Data listing below:
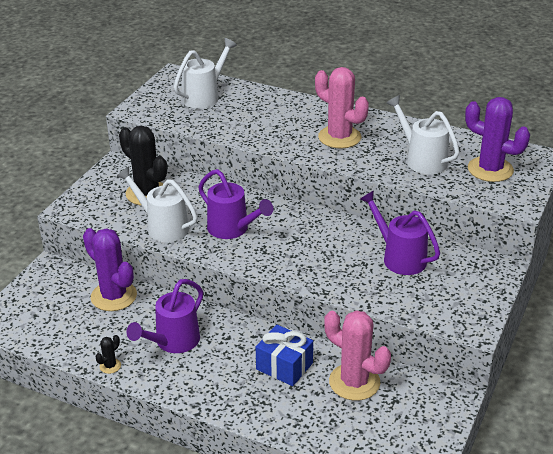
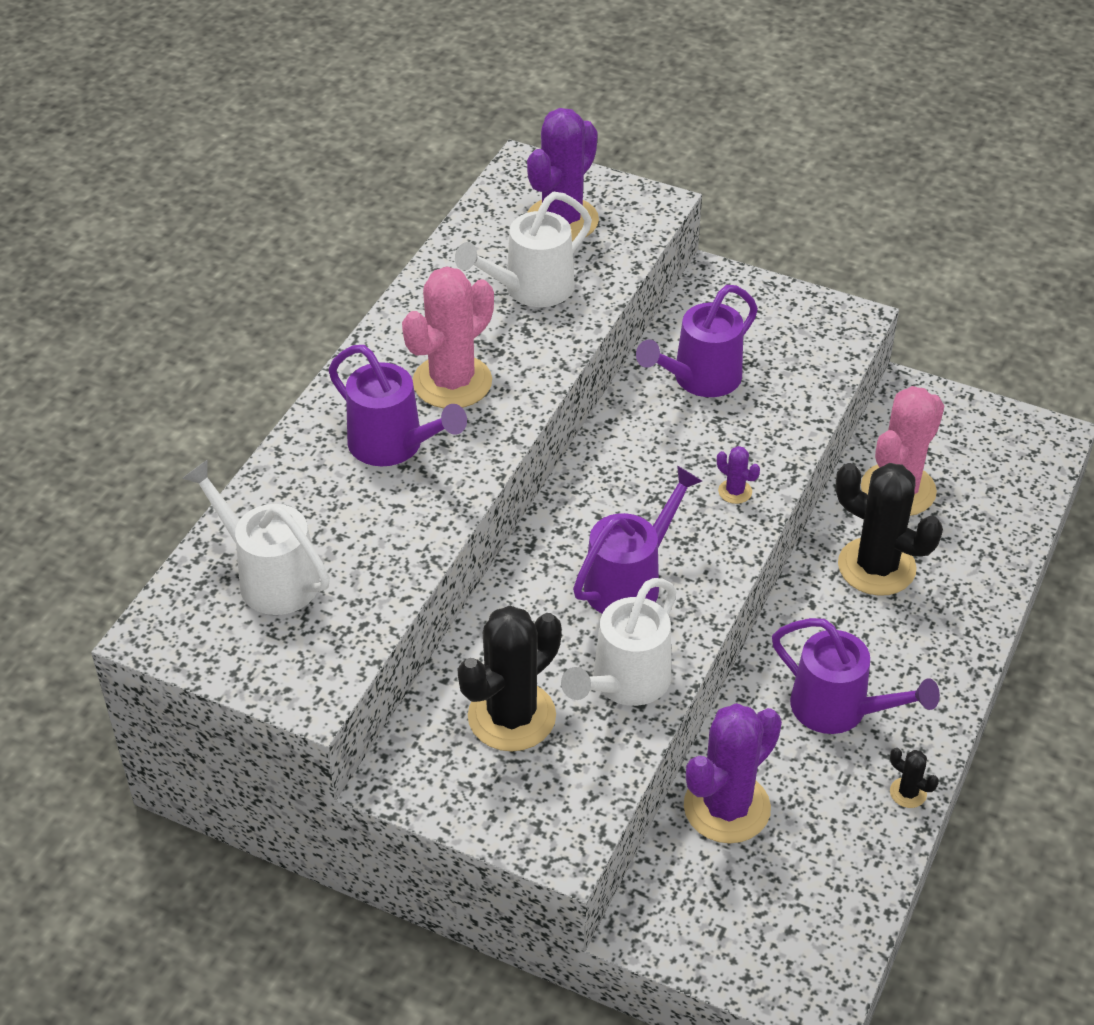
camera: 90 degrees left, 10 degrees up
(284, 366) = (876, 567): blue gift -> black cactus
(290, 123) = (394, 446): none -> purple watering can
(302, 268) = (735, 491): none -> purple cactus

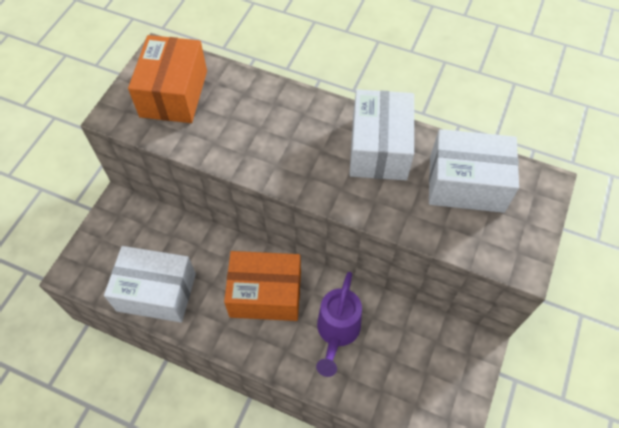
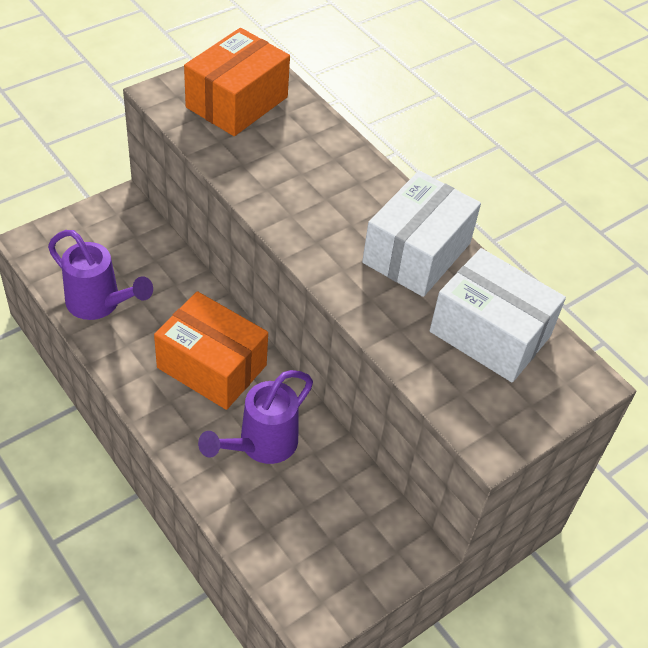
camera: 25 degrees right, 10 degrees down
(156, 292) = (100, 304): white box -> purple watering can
End of Data listing.
--- The problem ---
Exactly as written, print each entry, leaving all pictures out.

--- Answer space ---
camera: 90 degrees left, 10 degrees up
(284, 366) = (876, 567): blue gift -> black cactus
(290, 123) = (394, 446): none -> purple watering can
(302, 268) = (735, 491): none -> purple cactus

camera: 25 degrees right, 10 degrees down
(156, 292) = (100, 304): white box -> purple watering can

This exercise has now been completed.